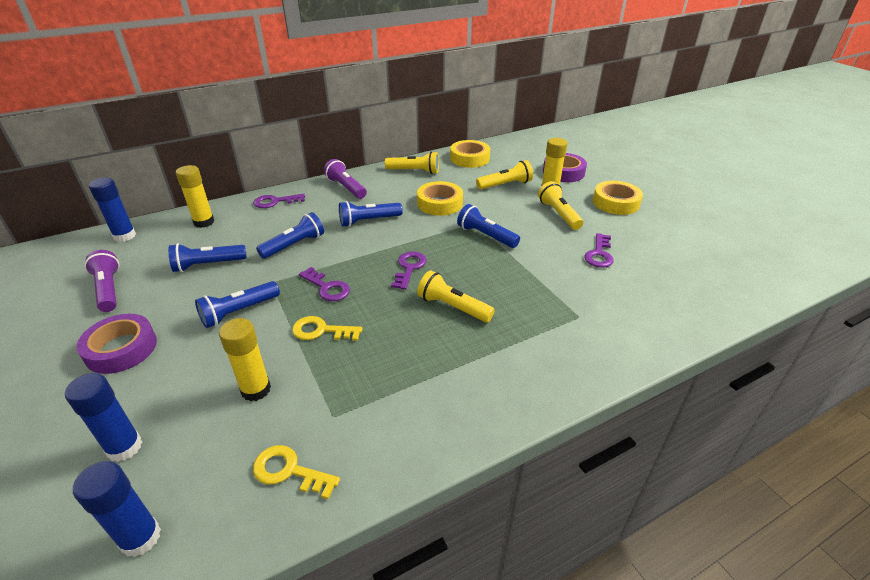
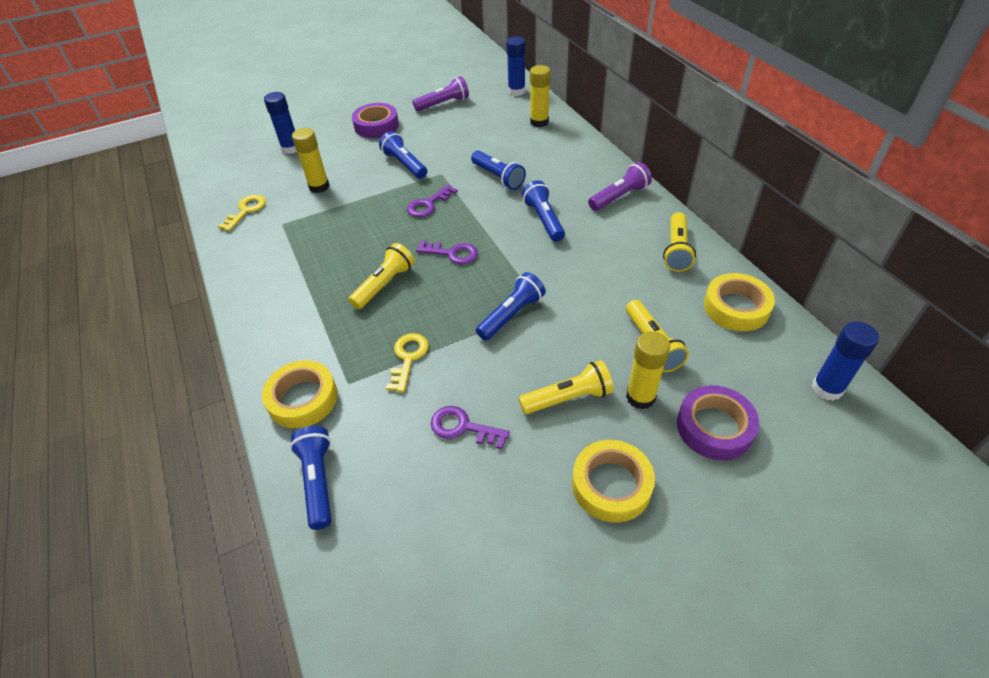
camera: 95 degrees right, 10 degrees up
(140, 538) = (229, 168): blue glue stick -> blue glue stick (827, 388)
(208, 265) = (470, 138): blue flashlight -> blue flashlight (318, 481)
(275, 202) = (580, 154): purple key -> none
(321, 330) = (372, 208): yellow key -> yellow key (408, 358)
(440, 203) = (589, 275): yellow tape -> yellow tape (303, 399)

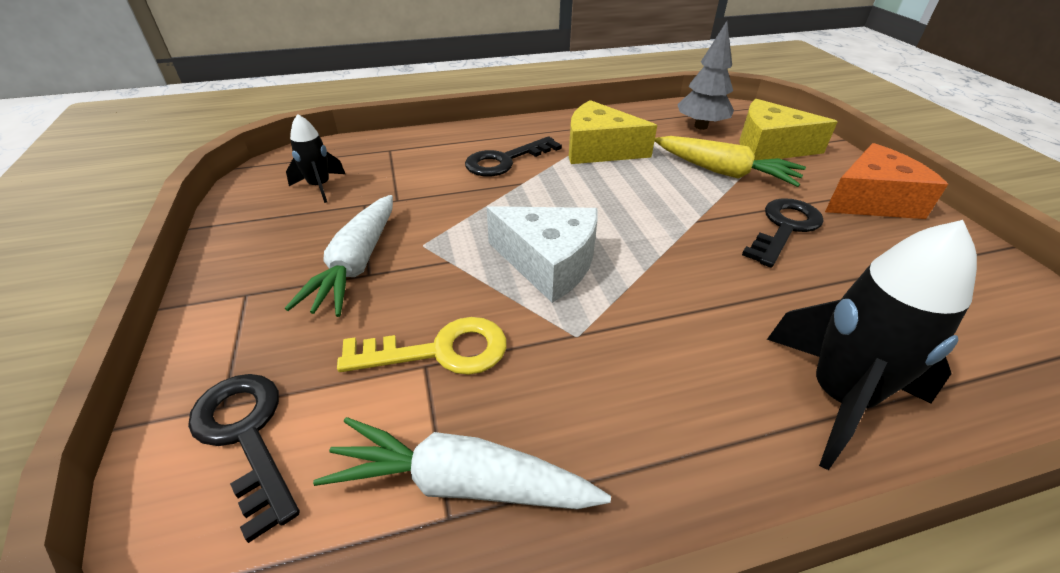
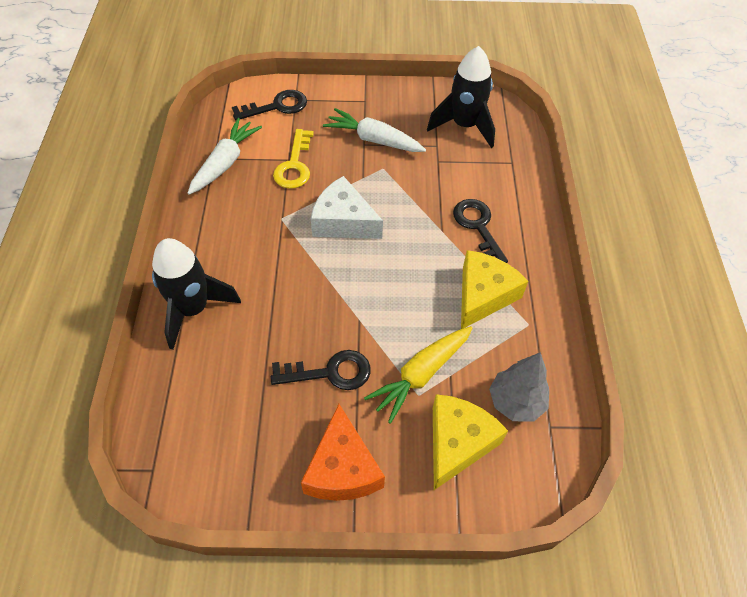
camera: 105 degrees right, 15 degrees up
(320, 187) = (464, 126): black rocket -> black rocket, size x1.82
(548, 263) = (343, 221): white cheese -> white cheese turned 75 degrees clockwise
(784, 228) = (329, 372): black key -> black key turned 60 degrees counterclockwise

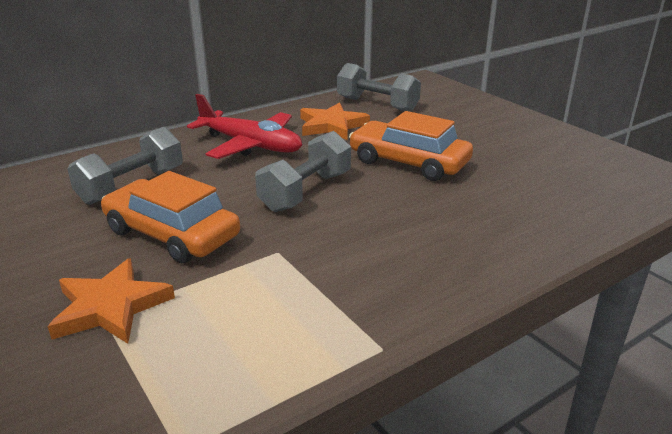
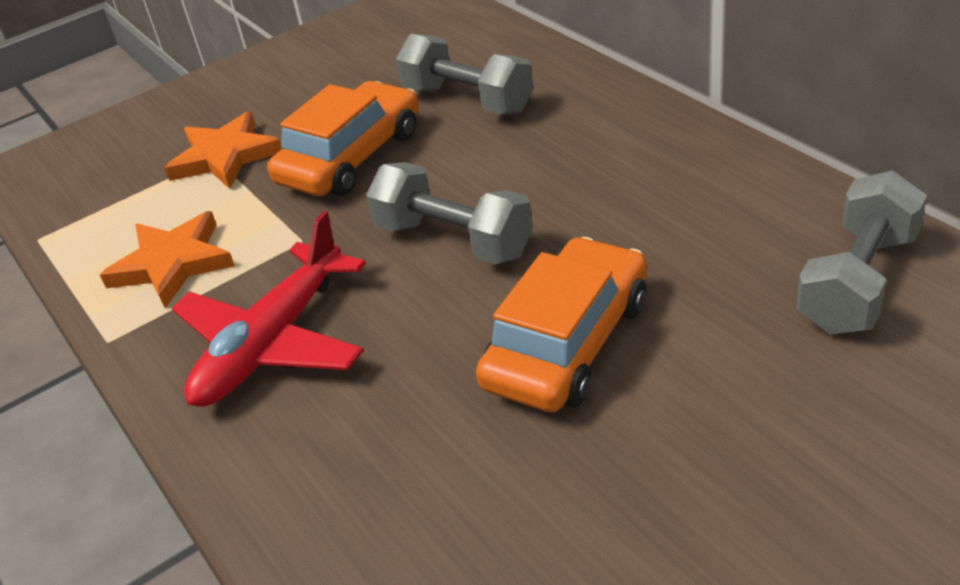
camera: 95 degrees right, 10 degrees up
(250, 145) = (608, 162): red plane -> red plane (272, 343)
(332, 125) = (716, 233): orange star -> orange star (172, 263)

§

#### ASSIGNMENT
All that is required is the lines from the line containing "(784, 228) = (329, 372): black" through the end of the records above, copied exactly, and none of the pictures.

#### WRITTEN ANSWER
(784, 228) = (329, 372): black key -> black key turned 60 degrees counterclockwise

camera: 95 degrees right, 10 degrees up
(250, 145) = (608, 162): red plane -> red plane (272, 343)
(332, 125) = (716, 233): orange star -> orange star (172, 263)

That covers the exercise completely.